## Supplied material:
-- -- --

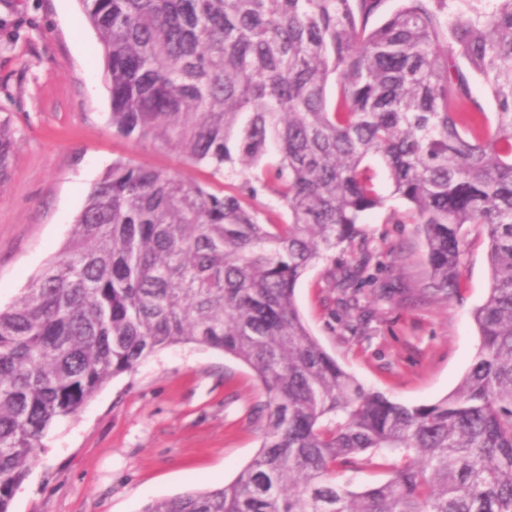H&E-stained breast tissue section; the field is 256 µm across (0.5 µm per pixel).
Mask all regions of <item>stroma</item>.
Segmentation results:
<instances>
[{
    "instance_id": "35a3bbf8",
    "label": "stroma",
    "mask_w": 512,
    "mask_h": 512,
    "mask_svg": "<svg viewBox=\"0 0 512 512\" xmlns=\"http://www.w3.org/2000/svg\"><path fill=\"white\" fill-rule=\"evenodd\" d=\"M105 62L80 0H0V124L13 140L0 179V307L8 306L66 244L88 193L113 161L202 180L205 168L160 145L113 134ZM389 199L364 218L377 282L358 296L362 324L343 313L332 276L352 264L337 251L296 291L311 333L366 387L408 405L450 394L473 365L472 313L490 281L487 239L466 228L457 289L424 298L429 270L417 225L389 222ZM254 373L224 353L176 344L102 386L43 438L11 512H142L150 502L231 483L257 453L265 419Z\"/></svg>"
}]
</instances>
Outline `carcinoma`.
<instances>
[{"label": "carcinoma", "instance_id": "obj_1", "mask_svg": "<svg viewBox=\"0 0 512 512\" xmlns=\"http://www.w3.org/2000/svg\"><path fill=\"white\" fill-rule=\"evenodd\" d=\"M386 2L81 0L112 130L211 181L113 162L62 252L0 308V512L57 421L177 343L255 373L263 439L233 482L143 512H512V0ZM373 158L407 204L390 220L423 235V294L455 290L465 226L488 240L479 356L429 405L366 389L295 301L385 206ZM370 262L360 249L334 287L374 280ZM338 467L387 479L351 490Z\"/></svg>", "mask_w": 512, "mask_h": 512}]
</instances>
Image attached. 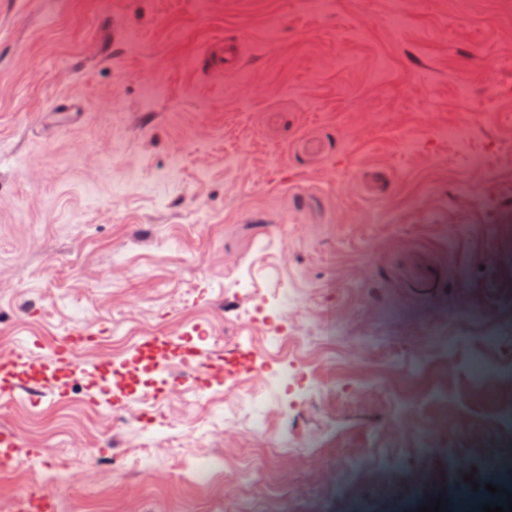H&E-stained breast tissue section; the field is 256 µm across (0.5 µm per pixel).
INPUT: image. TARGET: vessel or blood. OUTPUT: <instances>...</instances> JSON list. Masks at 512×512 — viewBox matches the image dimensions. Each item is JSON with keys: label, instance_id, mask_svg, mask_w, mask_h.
Segmentation results:
<instances>
[{"label": "vessel or blood", "instance_id": "vessel-or-blood-1", "mask_svg": "<svg viewBox=\"0 0 512 512\" xmlns=\"http://www.w3.org/2000/svg\"><path fill=\"white\" fill-rule=\"evenodd\" d=\"M201 61L211 71L236 69L241 63L239 45L214 39L203 48ZM103 334V329L92 323L77 326L56 338L46 355L35 358L21 355L1 365L0 399L26 400L37 405L49 395L62 398L69 392L72 377L79 375L95 381L88 393L91 405L103 404L126 412L134 410L138 398L114 390L112 368L116 363L110 360L87 363L80 358L81 352L96 344ZM142 361L147 362L158 379L157 385L148 391L152 397L187 390L202 394L224 382V356L210 350L206 333L200 328L178 343L159 334L141 337L119 364L126 367Z\"/></svg>", "mask_w": 512, "mask_h": 512}]
</instances>
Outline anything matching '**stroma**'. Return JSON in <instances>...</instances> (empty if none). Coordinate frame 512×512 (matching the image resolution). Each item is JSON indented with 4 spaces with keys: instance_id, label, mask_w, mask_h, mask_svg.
Listing matches in <instances>:
<instances>
[{
    "instance_id": "35a3bbf8",
    "label": "stroma",
    "mask_w": 512,
    "mask_h": 512,
    "mask_svg": "<svg viewBox=\"0 0 512 512\" xmlns=\"http://www.w3.org/2000/svg\"><path fill=\"white\" fill-rule=\"evenodd\" d=\"M218 37L242 42L240 69L199 64ZM71 99L82 122L46 125ZM463 128L462 149L449 134ZM511 183L512 0H0V354L39 355L32 337L91 321L109 338L87 361L197 325L228 355H260L267 326L242 313L284 288L295 333L268 361L305 367L287 422L260 436L214 417L220 387L156 403L174 434L79 386L0 401V428L24 442L0 512L59 454L79 476L59 492L67 512H308L355 453L365 466L335 512L410 487L427 505L441 468L448 498L490 504L512 396L465 367L512 318ZM243 276L254 290L230 292ZM332 319L377 347L327 342ZM433 330L451 350L412 387L394 370ZM284 434L324 452L284 450ZM194 456L223 473L186 480Z\"/></svg>"
}]
</instances>
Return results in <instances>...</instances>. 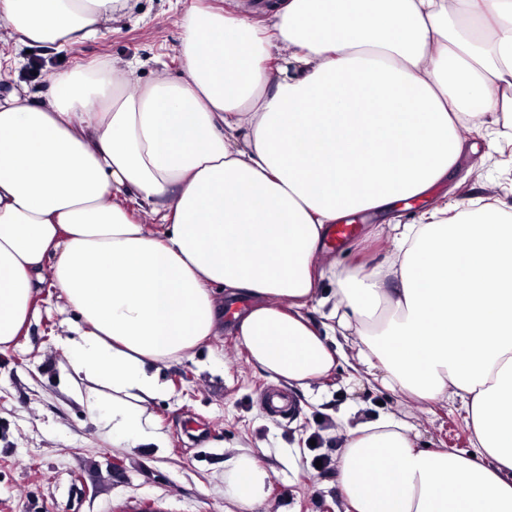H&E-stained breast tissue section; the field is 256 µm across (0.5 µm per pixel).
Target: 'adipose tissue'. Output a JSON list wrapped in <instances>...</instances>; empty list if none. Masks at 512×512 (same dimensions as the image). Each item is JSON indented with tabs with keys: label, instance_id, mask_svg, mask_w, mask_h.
Wrapping results in <instances>:
<instances>
[{
	"label": "adipose tissue",
	"instance_id": "ef3b65f1",
	"mask_svg": "<svg viewBox=\"0 0 512 512\" xmlns=\"http://www.w3.org/2000/svg\"><path fill=\"white\" fill-rule=\"evenodd\" d=\"M176 2L181 80L129 92L110 61L54 74L39 99L0 96V347L54 288L78 397L128 448L163 447L147 410L171 392L162 367L223 326L293 388L345 361L404 397L460 402L471 449L423 447L392 417L345 428L344 512H512V211L434 207L387 263L320 262L333 224L448 179L460 126H512V0ZM128 9L0 0V28L62 46ZM326 277L337 322L320 329L306 310ZM228 464V492L256 512L266 468Z\"/></svg>",
	"mask_w": 512,
	"mask_h": 512
}]
</instances>
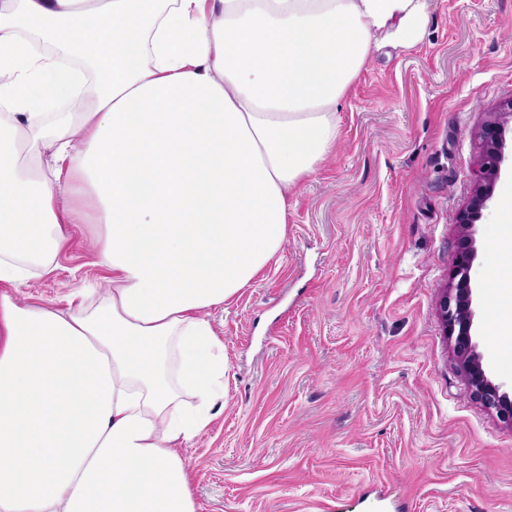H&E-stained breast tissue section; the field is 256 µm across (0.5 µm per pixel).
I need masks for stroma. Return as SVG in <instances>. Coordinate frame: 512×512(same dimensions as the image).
I'll return each instance as SVG.
<instances>
[{
  "label": "stroma",
  "instance_id": "obj_1",
  "mask_svg": "<svg viewBox=\"0 0 512 512\" xmlns=\"http://www.w3.org/2000/svg\"><path fill=\"white\" fill-rule=\"evenodd\" d=\"M412 48L375 53L339 103L336 144L288 192L278 258L207 317L224 402L185 445L198 512H512V428L459 375L436 303L475 180V136L512 98V0H427ZM95 224L19 300L106 287ZM475 330L492 378L512 351Z\"/></svg>",
  "mask_w": 512,
  "mask_h": 512
}]
</instances>
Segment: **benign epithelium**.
<instances>
[{"label":"benign epithelium","instance_id":"obj_1","mask_svg":"<svg viewBox=\"0 0 512 512\" xmlns=\"http://www.w3.org/2000/svg\"><path fill=\"white\" fill-rule=\"evenodd\" d=\"M512 123V100L490 113L479 131L477 190L457 217L459 227L455 264L448 282L440 289L437 309L444 336L457 357L464 379L474 398L512 429V388L493 380L482 363L475 341L474 298L471 270L477 255L475 223L481 218L493 194L506 160L505 131Z\"/></svg>","mask_w":512,"mask_h":512}]
</instances>
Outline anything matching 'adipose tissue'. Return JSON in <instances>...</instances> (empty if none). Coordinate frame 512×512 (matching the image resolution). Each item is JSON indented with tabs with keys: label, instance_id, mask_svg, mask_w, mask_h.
I'll return each mask as SVG.
<instances>
[{
	"label": "adipose tissue",
	"instance_id": "1",
	"mask_svg": "<svg viewBox=\"0 0 512 512\" xmlns=\"http://www.w3.org/2000/svg\"><path fill=\"white\" fill-rule=\"evenodd\" d=\"M427 22V0H0V281L53 271L75 224L101 225L111 274L68 310L0 291V512H196L178 449L224 400L204 312L280 251L372 52ZM80 75L83 110L45 125ZM496 224L497 292L512 184Z\"/></svg>",
	"mask_w": 512,
	"mask_h": 512
}]
</instances>
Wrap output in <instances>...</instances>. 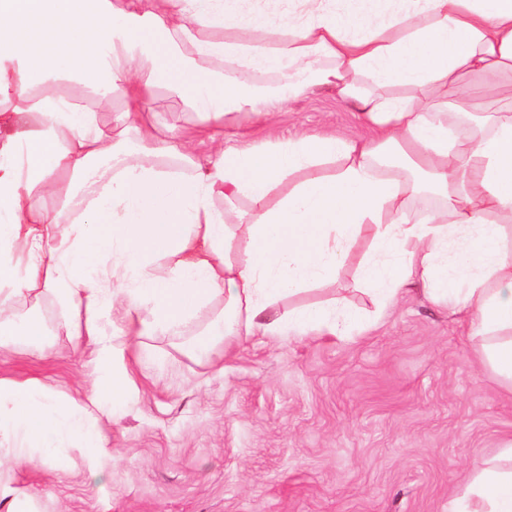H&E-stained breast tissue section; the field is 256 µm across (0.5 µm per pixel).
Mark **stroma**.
<instances>
[{
    "instance_id": "stroma-1",
    "label": "stroma",
    "mask_w": 512,
    "mask_h": 512,
    "mask_svg": "<svg viewBox=\"0 0 512 512\" xmlns=\"http://www.w3.org/2000/svg\"><path fill=\"white\" fill-rule=\"evenodd\" d=\"M159 129L193 128L184 100L158 89ZM326 128L367 136L335 90L312 89L273 121H224V143ZM463 316L408 290L353 335L275 341L255 336L207 360L158 336L136 368L140 390L108 424L112 454L90 480L70 453L53 474L27 467L13 484L31 512H448L472 462L512 438V393L480 363ZM41 359L0 352V377L79 396L92 367L66 330Z\"/></svg>"
}]
</instances>
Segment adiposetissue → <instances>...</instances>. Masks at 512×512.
Listing matches in <instances>:
<instances>
[{
	"instance_id": "ef3b65f1",
	"label": "adipose tissue",
	"mask_w": 512,
	"mask_h": 512,
	"mask_svg": "<svg viewBox=\"0 0 512 512\" xmlns=\"http://www.w3.org/2000/svg\"><path fill=\"white\" fill-rule=\"evenodd\" d=\"M326 2L298 0L293 15L252 0H0V350L49 354L43 317L20 308L48 296L95 371L84 401L0 379V503L18 498L15 469L59 467L70 450L97 478L111 453L98 414L120 419L135 393L127 350L184 336L213 300L202 353L257 335L346 336L417 285L468 317L512 387V106H490L512 77V0ZM66 76L101 87L97 105L50 91ZM163 85L198 116L197 138L144 117ZM313 86L335 88L369 136L241 151L218 140L227 115ZM116 97L133 157L101 123ZM164 156L180 171L157 167ZM426 192L437 204L422 210ZM241 198L248 211L228 223ZM349 265L370 307L293 304ZM448 512H512V439L471 467Z\"/></svg>"
}]
</instances>
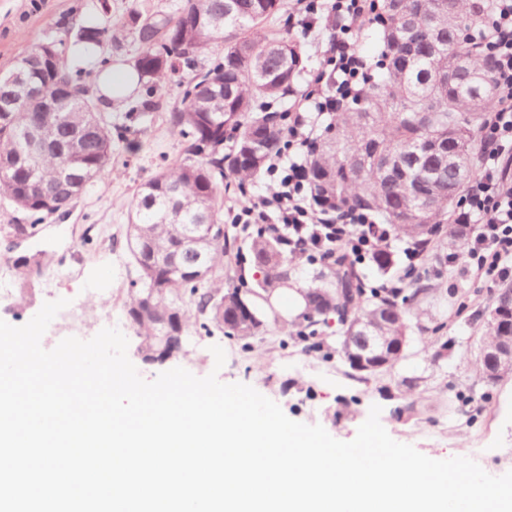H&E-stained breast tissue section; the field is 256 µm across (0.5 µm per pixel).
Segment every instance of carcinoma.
<instances>
[{"label": "carcinoma", "instance_id": "carcinoma-1", "mask_svg": "<svg viewBox=\"0 0 512 512\" xmlns=\"http://www.w3.org/2000/svg\"><path fill=\"white\" fill-rule=\"evenodd\" d=\"M286 0H185L180 14L130 16L141 52L133 68L148 93L186 68L180 103L168 122L185 142V160L161 168L132 200L126 247L133 277L125 310L146 361L180 352L177 337L188 328L200 336L221 332L241 340L264 326L256 300H269L290 285L296 259L276 240L256 237L250 248L263 270L257 288L224 285L228 238L224 230V171L244 183L255 178L281 145L283 128L266 112L252 117L258 100H275L292 88L303 59L292 39L265 31V21ZM486 0H379L371 21L383 43L381 72L361 96L336 113L325 136L308 155L315 200L338 215L364 208L406 238L441 232L448 251L461 252L466 229L446 224L464 182L473 174L478 134L493 105L495 80L479 50L486 29ZM68 32L35 43L11 69L34 86H45L52 104L28 99L10 73L0 74V198L28 215L30 223L9 225L12 238L28 237L44 219L69 213L86 186L112 171V142L128 128L112 126L101 112L90 75L71 68L64 49ZM78 40L99 46L114 39L112 28L89 22ZM224 46L208 68H197L187 48ZM234 149L224 152V142ZM188 232L200 245L178 254L172 248ZM51 260L40 252L20 256L14 269L21 288L43 277ZM302 321L276 322L283 332L300 327L307 340L337 313L345 325L337 352L365 376L392 370L404 357L412 319L435 289L416 281L390 293L367 292L348 268H332L301 290ZM512 289L500 294L485 322L482 348L512 336L504 312ZM382 337L383 348L366 352L367 337ZM487 381L512 378V365L481 364Z\"/></svg>", "mask_w": 512, "mask_h": 512}]
</instances>
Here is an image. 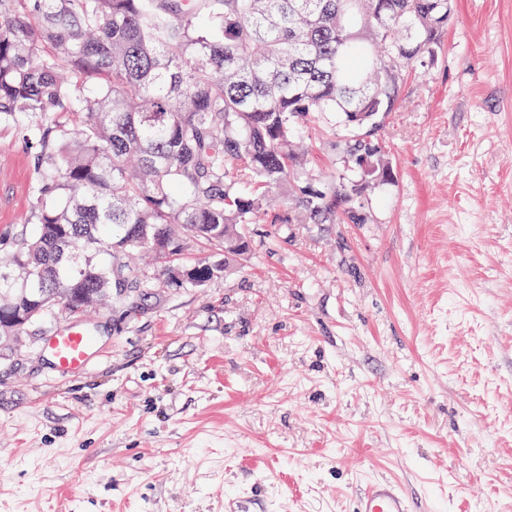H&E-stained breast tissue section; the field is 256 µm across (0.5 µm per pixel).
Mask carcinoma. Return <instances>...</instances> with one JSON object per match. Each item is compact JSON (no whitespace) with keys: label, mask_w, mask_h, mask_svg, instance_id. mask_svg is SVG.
<instances>
[{"label":"carcinoma","mask_w":512,"mask_h":512,"mask_svg":"<svg viewBox=\"0 0 512 512\" xmlns=\"http://www.w3.org/2000/svg\"><path fill=\"white\" fill-rule=\"evenodd\" d=\"M451 21L448 0H0V121L35 120L38 184L19 220L37 230L0 264V332L147 287L133 256L175 254L177 225L224 248L160 269L202 288L247 253L251 224L364 223L358 189L394 171L363 134ZM323 115L369 162L353 182L318 188L291 151ZM285 184L296 207L277 211Z\"/></svg>","instance_id":"obj_1"}]
</instances>
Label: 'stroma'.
<instances>
[{
	"label": "stroma",
	"instance_id": "1",
	"mask_svg": "<svg viewBox=\"0 0 512 512\" xmlns=\"http://www.w3.org/2000/svg\"><path fill=\"white\" fill-rule=\"evenodd\" d=\"M315 186L354 177L302 128ZM381 139L362 224H255L241 267L83 319L111 354L54 377L45 313L0 343V512H351L396 481L436 512H512V0H454ZM36 196L0 124V261Z\"/></svg>",
	"mask_w": 512,
	"mask_h": 512
}]
</instances>
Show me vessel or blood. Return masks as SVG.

-- -- --

## Directive:
Locate "Mask carcinoma. Return" in the material, then quote the line that contains it and all lines after it through the final one.

## Result of this exercise:
Mask carcinoma. Return <instances>...</instances> with one JSON object per match. Each item is compact JSON (no whitespace) with keys: label, mask_w, mask_h, mask_svg, instance_id. mask_svg is SVG.
<instances>
[{"label":"carcinoma","mask_w":512,"mask_h":512,"mask_svg":"<svg viewBox=\"0 0 512 512\" xmlns=\"http://www.w3.org/2000/svg\"><path fill=\"white\" fill-rule=\"evenodd\" d=\"M451 21L448 0H0V121L35 120L38 184L19 220L37 230L0 264V332L147 287L133 256L175 254L177 225L224 248L160 269L202 288L247 253L251 224L364 223L358 189L394 171L363 134ZM323 115L369 162L353 182L318 188L291 151ZM285 184L296 207L277 211Z\"/></svg>","instance_id":"obj_1"}]
</instances>
Label: 'stroma'.
<instances>
[{
	"label": "stroma",
	"instance_id": "1",
	"mask_svg": "<svg viewBox=\"0 0 512 512\" xmlns=\"http://www.w3.org/2000/svg\"><path fill=\"white\" fill-rule=\"evenodd\" d=\"M315 186L354 177L302 128ZM381 139L362 224H255L241 267L83 319L111 354L54 377L45 313L0 343V512H351L396 481L436 512H512V0H454ZM36 196L0 124V261Z\"/></svg>",
	"mask_w": 512,
	"mask_h": 512
}]
</instances>
Show me vessel or blood. Return masks as SVG.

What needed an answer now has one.